--- BEGIN RECORDS TO PROCESS ---

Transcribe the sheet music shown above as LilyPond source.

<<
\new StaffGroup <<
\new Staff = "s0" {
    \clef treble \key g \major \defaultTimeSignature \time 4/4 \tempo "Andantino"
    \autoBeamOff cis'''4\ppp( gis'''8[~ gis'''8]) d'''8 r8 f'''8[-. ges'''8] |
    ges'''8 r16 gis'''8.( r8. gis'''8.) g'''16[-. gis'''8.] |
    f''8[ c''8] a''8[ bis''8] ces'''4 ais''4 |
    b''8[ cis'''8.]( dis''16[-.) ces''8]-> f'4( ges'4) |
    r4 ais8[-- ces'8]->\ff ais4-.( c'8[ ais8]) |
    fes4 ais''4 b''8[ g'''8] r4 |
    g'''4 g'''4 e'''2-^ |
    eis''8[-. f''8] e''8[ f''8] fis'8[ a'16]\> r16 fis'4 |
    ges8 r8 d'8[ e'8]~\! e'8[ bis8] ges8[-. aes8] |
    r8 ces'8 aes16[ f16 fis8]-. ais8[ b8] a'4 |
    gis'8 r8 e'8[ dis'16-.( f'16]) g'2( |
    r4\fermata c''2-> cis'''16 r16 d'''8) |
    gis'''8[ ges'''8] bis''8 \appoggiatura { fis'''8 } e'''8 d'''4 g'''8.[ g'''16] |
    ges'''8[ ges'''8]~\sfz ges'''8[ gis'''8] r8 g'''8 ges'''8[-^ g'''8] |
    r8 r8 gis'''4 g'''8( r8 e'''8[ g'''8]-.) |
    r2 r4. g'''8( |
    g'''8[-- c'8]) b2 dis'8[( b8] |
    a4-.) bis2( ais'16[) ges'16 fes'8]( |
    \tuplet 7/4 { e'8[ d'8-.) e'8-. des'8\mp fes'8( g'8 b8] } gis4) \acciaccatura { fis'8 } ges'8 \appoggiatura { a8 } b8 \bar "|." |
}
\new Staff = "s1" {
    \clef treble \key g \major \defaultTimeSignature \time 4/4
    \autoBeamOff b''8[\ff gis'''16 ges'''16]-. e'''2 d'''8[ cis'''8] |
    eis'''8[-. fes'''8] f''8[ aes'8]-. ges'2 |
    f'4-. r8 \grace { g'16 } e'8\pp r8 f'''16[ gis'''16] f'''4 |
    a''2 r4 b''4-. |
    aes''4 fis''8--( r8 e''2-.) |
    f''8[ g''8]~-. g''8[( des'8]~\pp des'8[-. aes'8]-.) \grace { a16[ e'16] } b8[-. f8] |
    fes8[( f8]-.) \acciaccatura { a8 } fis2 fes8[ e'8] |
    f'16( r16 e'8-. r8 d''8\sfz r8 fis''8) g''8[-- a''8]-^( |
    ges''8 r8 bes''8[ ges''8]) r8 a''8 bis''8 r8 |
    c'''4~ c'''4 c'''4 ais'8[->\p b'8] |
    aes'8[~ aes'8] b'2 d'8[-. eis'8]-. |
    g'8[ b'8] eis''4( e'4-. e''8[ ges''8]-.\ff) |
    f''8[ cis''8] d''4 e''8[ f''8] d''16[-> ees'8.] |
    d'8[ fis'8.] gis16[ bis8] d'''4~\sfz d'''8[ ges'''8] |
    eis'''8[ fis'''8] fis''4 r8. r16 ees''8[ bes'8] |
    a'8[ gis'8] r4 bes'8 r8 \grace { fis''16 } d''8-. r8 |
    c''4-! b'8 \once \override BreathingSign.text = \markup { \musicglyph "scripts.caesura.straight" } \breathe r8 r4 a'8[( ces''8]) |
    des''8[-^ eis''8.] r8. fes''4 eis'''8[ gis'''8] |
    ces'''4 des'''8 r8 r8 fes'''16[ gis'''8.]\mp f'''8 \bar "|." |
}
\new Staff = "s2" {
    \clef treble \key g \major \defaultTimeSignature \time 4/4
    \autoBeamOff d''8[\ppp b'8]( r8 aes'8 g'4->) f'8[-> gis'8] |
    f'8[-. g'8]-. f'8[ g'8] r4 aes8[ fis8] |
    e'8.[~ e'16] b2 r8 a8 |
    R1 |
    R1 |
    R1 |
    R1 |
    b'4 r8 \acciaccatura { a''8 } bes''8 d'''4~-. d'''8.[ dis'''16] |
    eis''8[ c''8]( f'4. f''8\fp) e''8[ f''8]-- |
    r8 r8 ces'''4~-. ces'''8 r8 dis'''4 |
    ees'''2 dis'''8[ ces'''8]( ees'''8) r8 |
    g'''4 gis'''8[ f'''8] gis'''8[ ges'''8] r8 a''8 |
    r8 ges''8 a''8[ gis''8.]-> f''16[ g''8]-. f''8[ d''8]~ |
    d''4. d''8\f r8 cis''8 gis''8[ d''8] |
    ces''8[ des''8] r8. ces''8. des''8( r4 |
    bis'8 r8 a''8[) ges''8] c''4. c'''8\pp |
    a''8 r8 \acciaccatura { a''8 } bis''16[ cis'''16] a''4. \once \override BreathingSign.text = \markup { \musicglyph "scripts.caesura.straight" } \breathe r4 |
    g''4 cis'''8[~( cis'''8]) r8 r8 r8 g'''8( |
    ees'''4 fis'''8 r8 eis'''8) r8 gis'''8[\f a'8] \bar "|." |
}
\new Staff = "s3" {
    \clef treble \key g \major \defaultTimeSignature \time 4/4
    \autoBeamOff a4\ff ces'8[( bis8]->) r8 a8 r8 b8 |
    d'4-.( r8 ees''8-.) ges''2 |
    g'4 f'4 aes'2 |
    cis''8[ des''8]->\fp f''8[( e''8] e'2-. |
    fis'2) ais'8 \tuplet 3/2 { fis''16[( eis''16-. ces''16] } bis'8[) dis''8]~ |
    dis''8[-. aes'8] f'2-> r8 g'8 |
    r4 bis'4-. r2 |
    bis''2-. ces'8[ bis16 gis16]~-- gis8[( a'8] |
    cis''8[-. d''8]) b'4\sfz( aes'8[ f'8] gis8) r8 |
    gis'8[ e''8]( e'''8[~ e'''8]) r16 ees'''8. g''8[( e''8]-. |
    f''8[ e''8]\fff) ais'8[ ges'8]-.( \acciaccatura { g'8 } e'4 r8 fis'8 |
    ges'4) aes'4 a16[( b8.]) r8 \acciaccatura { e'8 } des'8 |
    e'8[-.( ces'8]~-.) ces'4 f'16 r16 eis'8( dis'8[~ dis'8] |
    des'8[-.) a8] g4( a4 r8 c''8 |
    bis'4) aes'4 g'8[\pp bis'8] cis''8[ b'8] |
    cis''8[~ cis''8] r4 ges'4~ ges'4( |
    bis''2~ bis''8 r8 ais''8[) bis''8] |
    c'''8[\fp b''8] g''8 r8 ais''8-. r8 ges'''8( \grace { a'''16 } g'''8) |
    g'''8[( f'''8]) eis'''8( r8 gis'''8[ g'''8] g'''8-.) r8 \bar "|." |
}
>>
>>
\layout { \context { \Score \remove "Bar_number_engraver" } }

--- END RECORDS TO PROCESS ---

> _EXERCISE DETAILS_
How many lines of the material above contain the string "straight"? Case matters, so answer with only the number.

> _RESPONSE TO THE TASK_
2